◆ **Instructions to follow**
An acceptable answer repeats exactly the line with "camera: 30 degrees right, 0 degrees up" and each line after it through the end of the entries, and includes nothing else.

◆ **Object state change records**
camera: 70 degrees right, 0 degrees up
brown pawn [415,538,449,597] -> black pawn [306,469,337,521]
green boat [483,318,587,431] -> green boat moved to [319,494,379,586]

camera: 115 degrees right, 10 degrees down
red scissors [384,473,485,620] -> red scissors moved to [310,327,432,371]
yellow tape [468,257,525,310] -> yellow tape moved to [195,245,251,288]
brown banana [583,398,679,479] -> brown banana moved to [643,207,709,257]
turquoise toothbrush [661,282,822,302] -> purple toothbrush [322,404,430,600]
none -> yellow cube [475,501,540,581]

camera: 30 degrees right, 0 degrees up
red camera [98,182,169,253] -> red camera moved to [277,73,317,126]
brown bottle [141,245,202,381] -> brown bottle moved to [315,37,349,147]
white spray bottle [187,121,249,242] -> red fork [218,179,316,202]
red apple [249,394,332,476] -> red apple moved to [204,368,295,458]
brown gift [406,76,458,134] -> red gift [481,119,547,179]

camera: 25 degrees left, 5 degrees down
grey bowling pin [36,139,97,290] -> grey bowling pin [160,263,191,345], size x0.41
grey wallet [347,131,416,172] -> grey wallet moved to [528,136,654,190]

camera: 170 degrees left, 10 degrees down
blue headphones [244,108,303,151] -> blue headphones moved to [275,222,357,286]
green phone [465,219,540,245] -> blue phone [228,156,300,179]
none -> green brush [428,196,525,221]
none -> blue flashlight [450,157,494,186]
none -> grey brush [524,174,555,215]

◆ **Task result**
camera: 30 degrees right, 0 degrees up
red camera [98,182,169,253] -> red camera moved to [277,73,317,126]
brown bottle [141,245,202,381] -> brown bottle moved to [315,37,349,147]
white spray bottle [187,121,249,242] -> red fork [218,179,316,202]
red apple [249,394,332,476] -> red apple moved to [204,368,295,458]
brown gift [406,76,458,134] -> red gift [481,119,547,179]

camera: 25 degrees left, 5 degrees down
grey bowling pin [36,139,97,290] -> grey bowling pin [160,263,191,345], size x0.41
grey wallet [347,131,416,172] -> grey wallet moved to [528,136,654,190]

camera: 170 degrees left, 10 degrees down
blue headphones [244,108,303,151] -> blue headphones moved to [275,222,357,286]
green phone [465,219,540,245] -> blue phone [228,156,300,179]
none -> green brush [428,196,525,221]
none -> blue flashlight [450,157,494,186]
none -> grey brush [524,174,555,215]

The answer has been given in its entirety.